The full set of entries is to be printed exactly, with pictures excluded.

## [DATA SUPPLIED]
┏━━
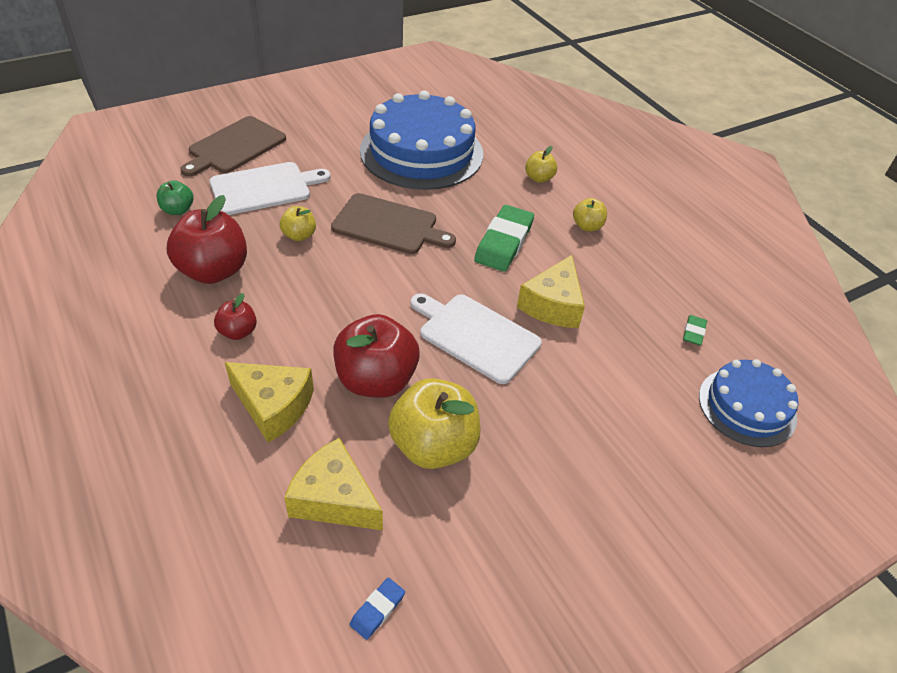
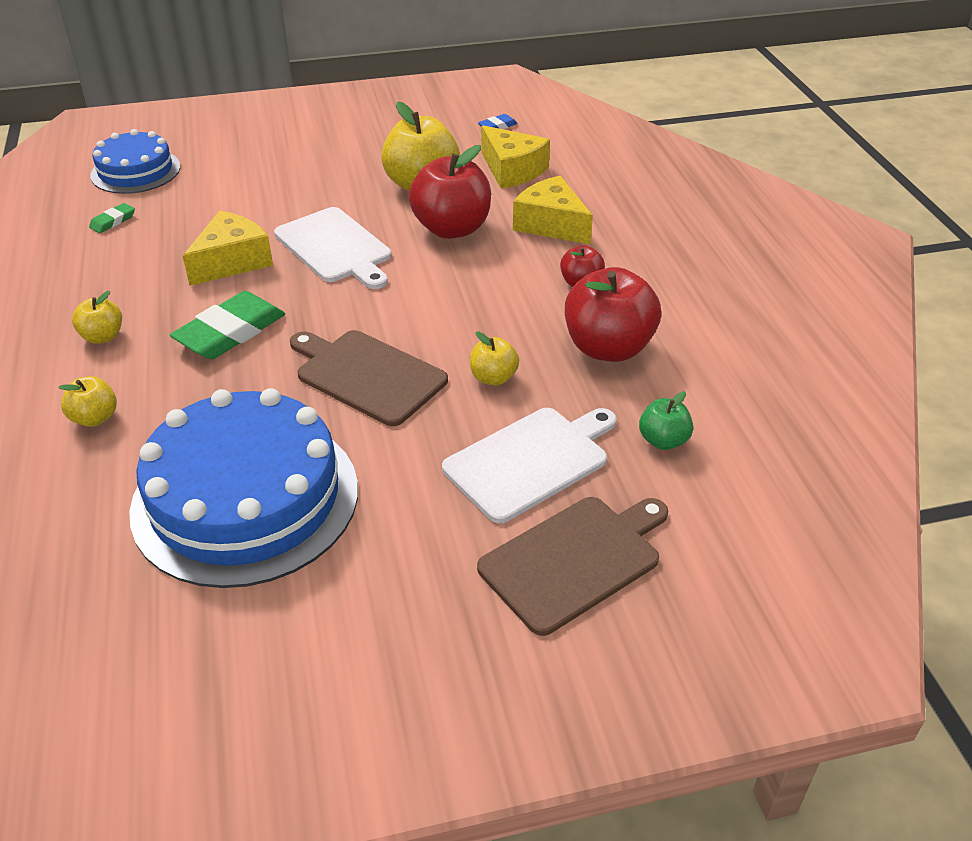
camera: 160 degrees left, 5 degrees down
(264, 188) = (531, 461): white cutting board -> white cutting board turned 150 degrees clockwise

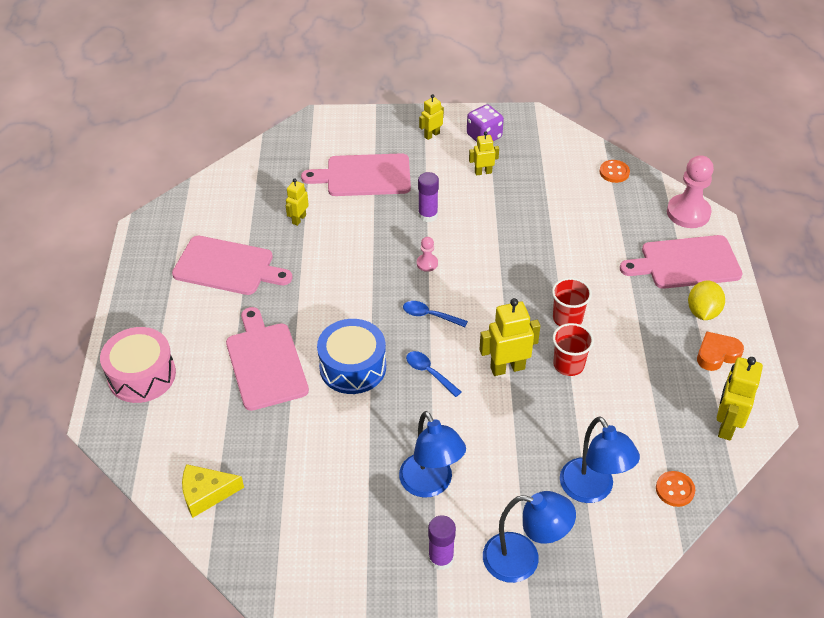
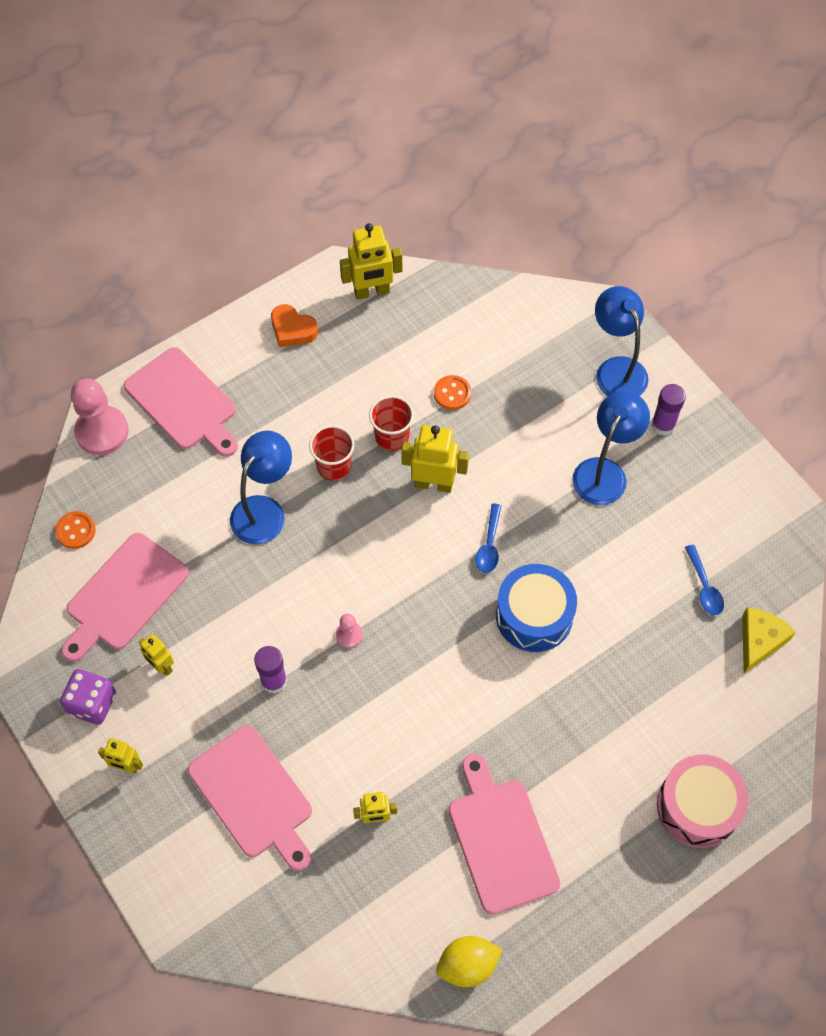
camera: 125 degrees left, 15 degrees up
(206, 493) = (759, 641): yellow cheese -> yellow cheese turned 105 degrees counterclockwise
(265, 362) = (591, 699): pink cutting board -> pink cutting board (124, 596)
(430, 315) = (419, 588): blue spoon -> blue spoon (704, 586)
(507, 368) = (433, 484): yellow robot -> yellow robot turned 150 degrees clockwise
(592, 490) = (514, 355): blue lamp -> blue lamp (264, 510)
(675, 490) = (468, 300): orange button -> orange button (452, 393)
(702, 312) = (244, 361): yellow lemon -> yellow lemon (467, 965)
┗━━
## [SOLUTION TO THIS EXERCISE]
camera: 160 degrees left, 5 degrees down
(264, 188) = (531, 461): white cutting board -> white cutting board turned 150 degrees clockwise

camera: 125 degrees left, 15 degrees up
(206, 493) = (759, 641): yellow cheese -> yellow cheese turned 105 degrees counterclockwise
(265, 362) = (591, 699): pink cutting board -> pink cutting board (124, 596)
(430, 315) = (419, 588): blue spoon -> blue spoon (704, 586)
(507, 368) = (433, 484): yellow robot -> yellow robot turned 150 degrees clockwise
(592, 490) = (514, 355): blue lamp -> blue lamp (264, 510)
(675, 490) = (468, 300): orange button -> orange button (452, 393)
(702, 312) = (244, 361): yellow lemon -> yellow lemon (467, 965)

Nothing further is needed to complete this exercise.